### Task description
Your answer should be an exact copy of the lines from the one containing "(486, 330) = (640, 287): purple" through the last line of the records below, without any pictures.

### Stored items
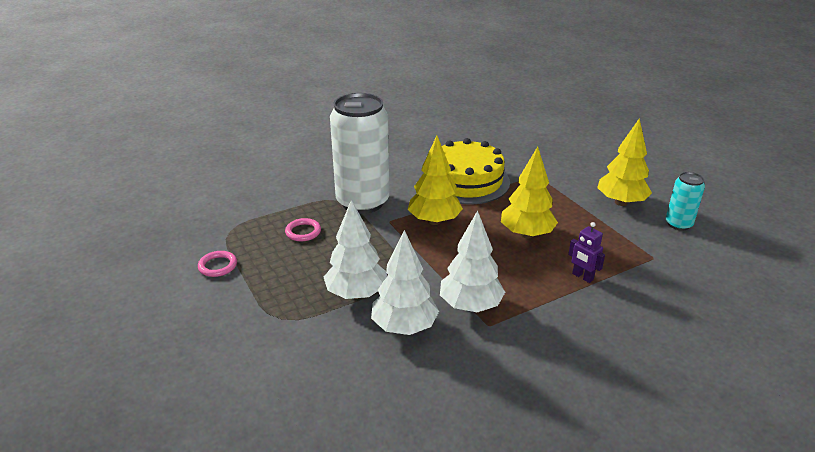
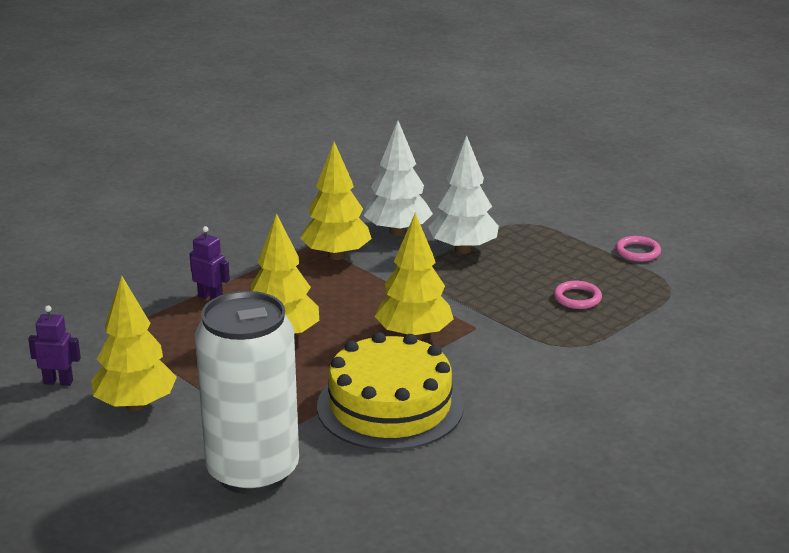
camera: 165 degrees right, 5 degrees down
(362, 202) = (531, 347): white can -> white can (253, 471)
(470, 306) = (336, 256): white tree -> yellow tree
(678, 224) = (58, 382): turquoise can -> purple robot

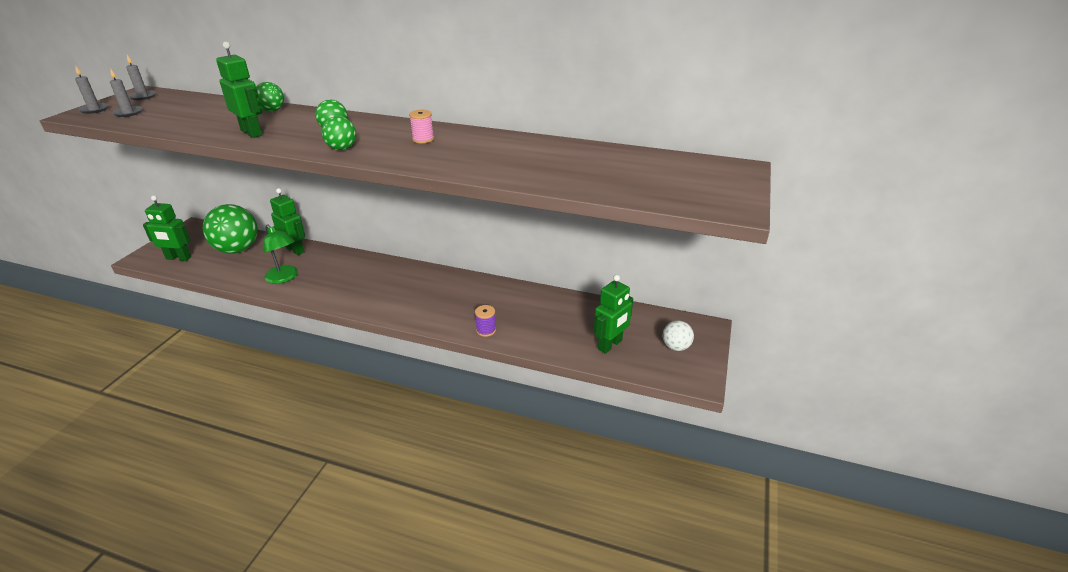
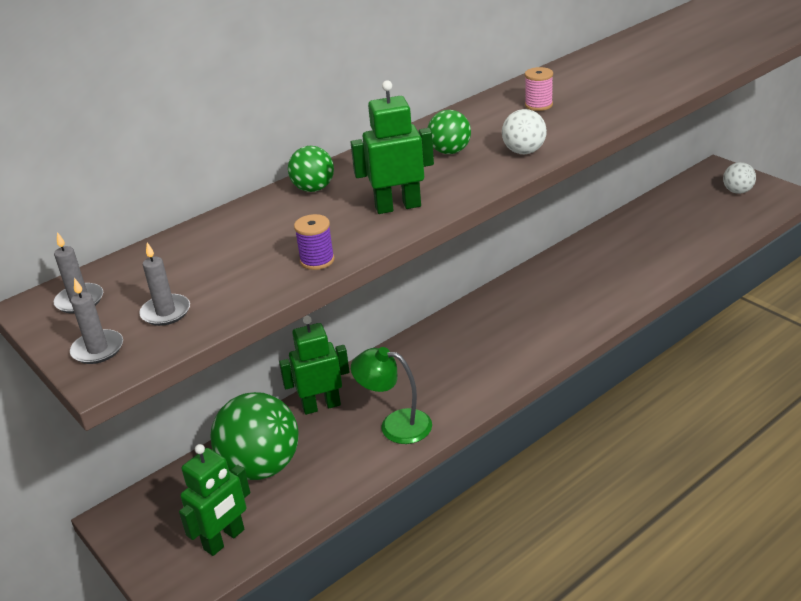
camera: 55 degrees left, 0 degrees up
(284, 278) = (395, 425): green lamp -> green lamp turned 150 degrees counterclockwise
(342, 148) = (524, 151): green ball -> white ball
(486, 330) = (640, 287): purple spool -> purple spool (317, 260)
(610, 345) = (713, 222): green robot -> none

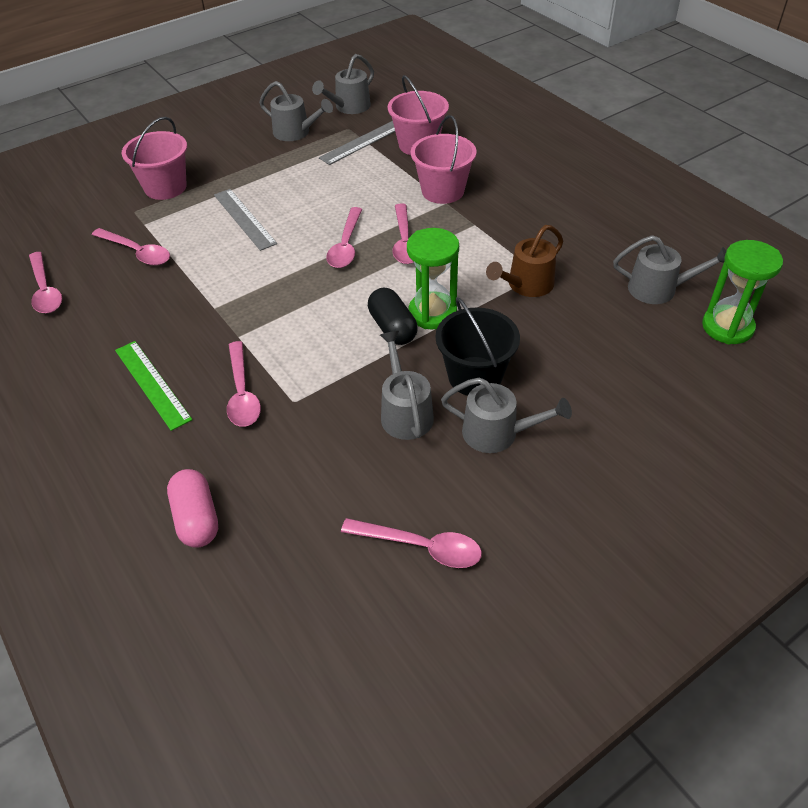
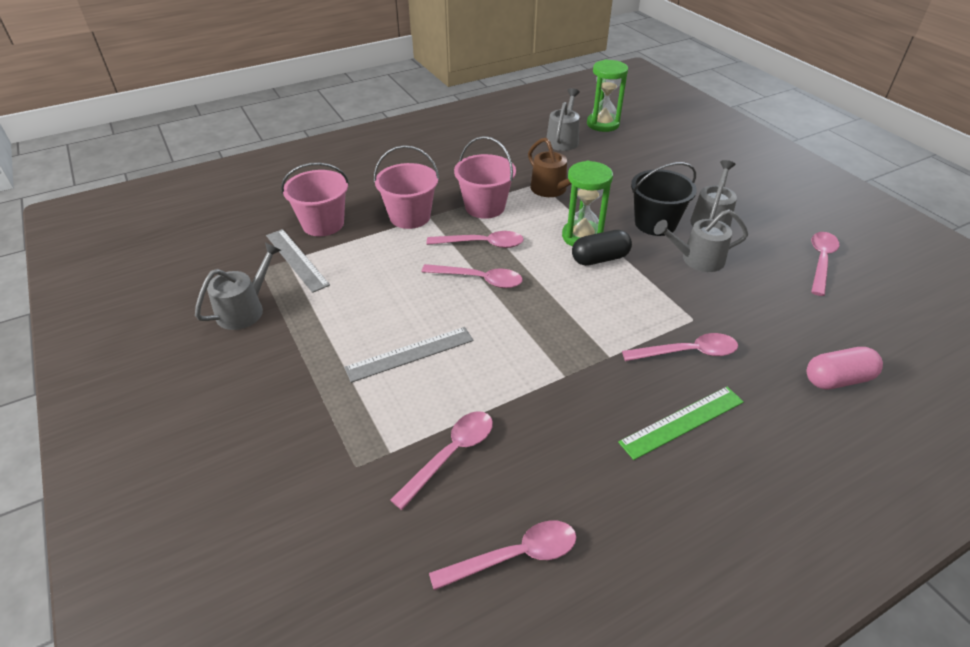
camera: 85 degrees left, 5 degrees down
(165, 187) = (311, 434): pink bucket -> pink bucket (485, 207)
(349, 107) = (215, 265): grey watering can -> none

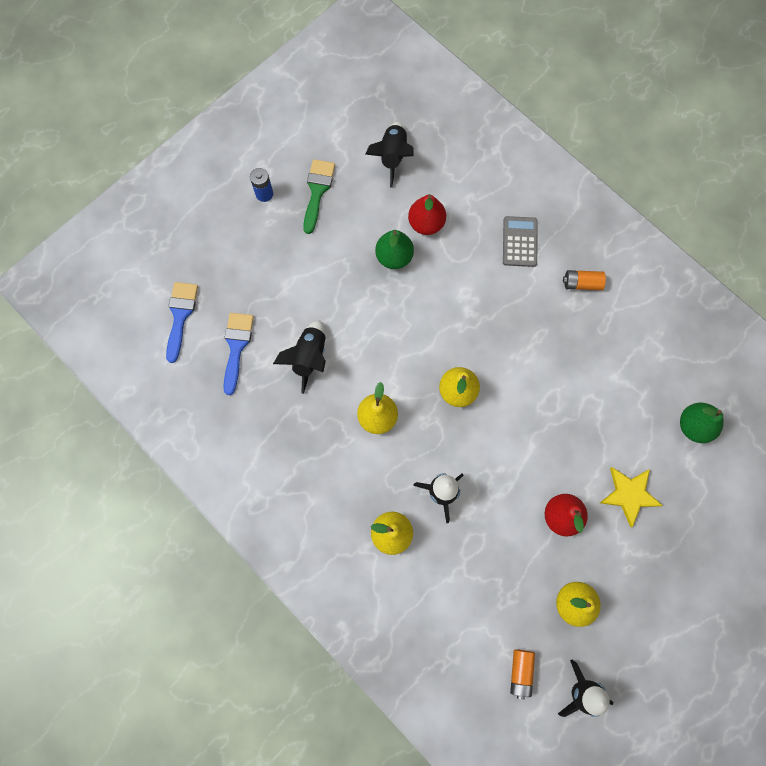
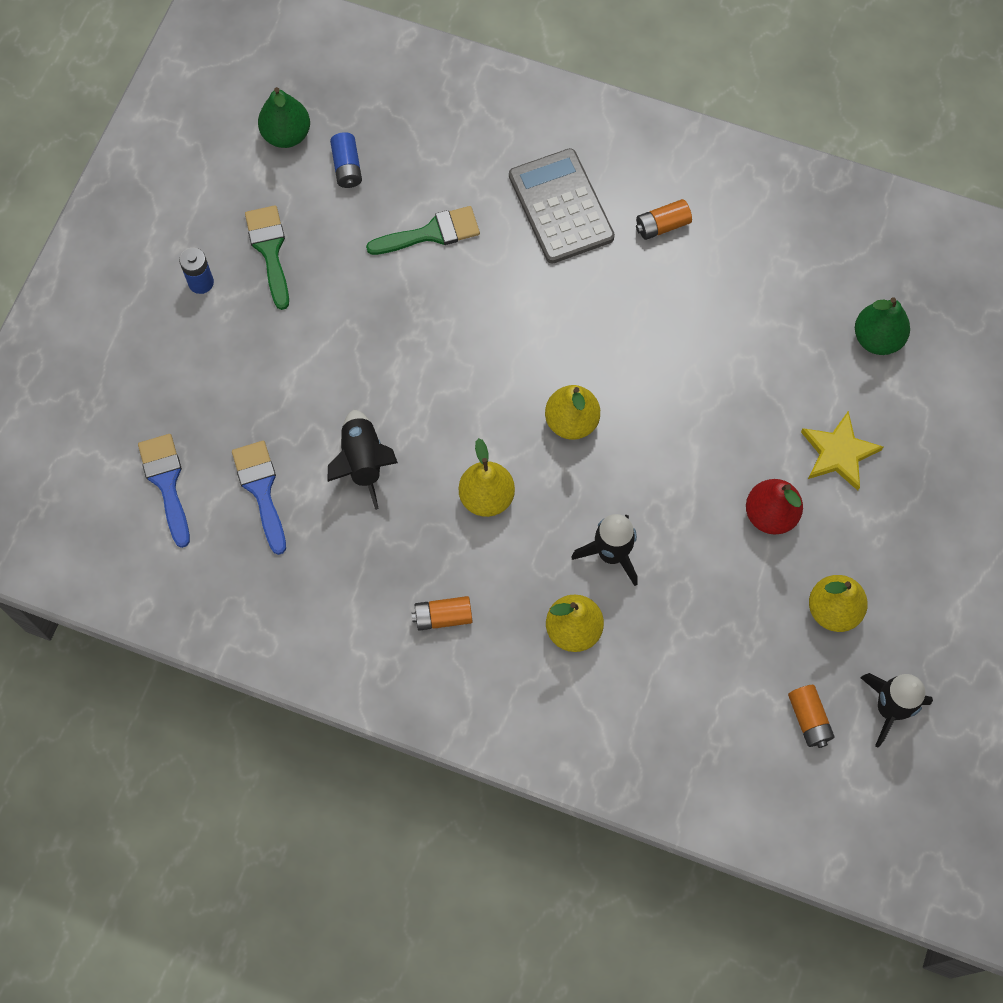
camera: 25 degrees left, 5 degrees down
(311, 485) = (443, 617): none -> orange battery
(392, 156) = (347, 167): black rocket -> blue battery
(394, 257) = (410, 291): green pear -> green pear (286, 135)
(426, 223) = (431, 233): red pear -> green brush
(520, 242) = (561, 207): grey calculator -> grey calculator, size x1.55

### Written response
(486, 330) = (640, 287): purple spool -> purple spool (317, 260)
(610, 345) = (713, 222): green robot -> none

camera: 85 degrees left, 5 degrees down
(165, 187) = (311, 434): pink bucket -> pink bucket (485, 207)
(349, 107) = (215, 265): grey watering can -> none

camera: 25 degrees left, 5 degrees down
(311, 485) = (443, 617): none -> orange battery
(392, 156) = (347, 167): black rocket -> blue battery
(394, 257) = (410, 291): green pear -> green pear (286, 135)
(426, 223) = (431, 233): red pear -> green brush
(520, 242) = (561, 207): grey calculator -> grey calculator, size x1.55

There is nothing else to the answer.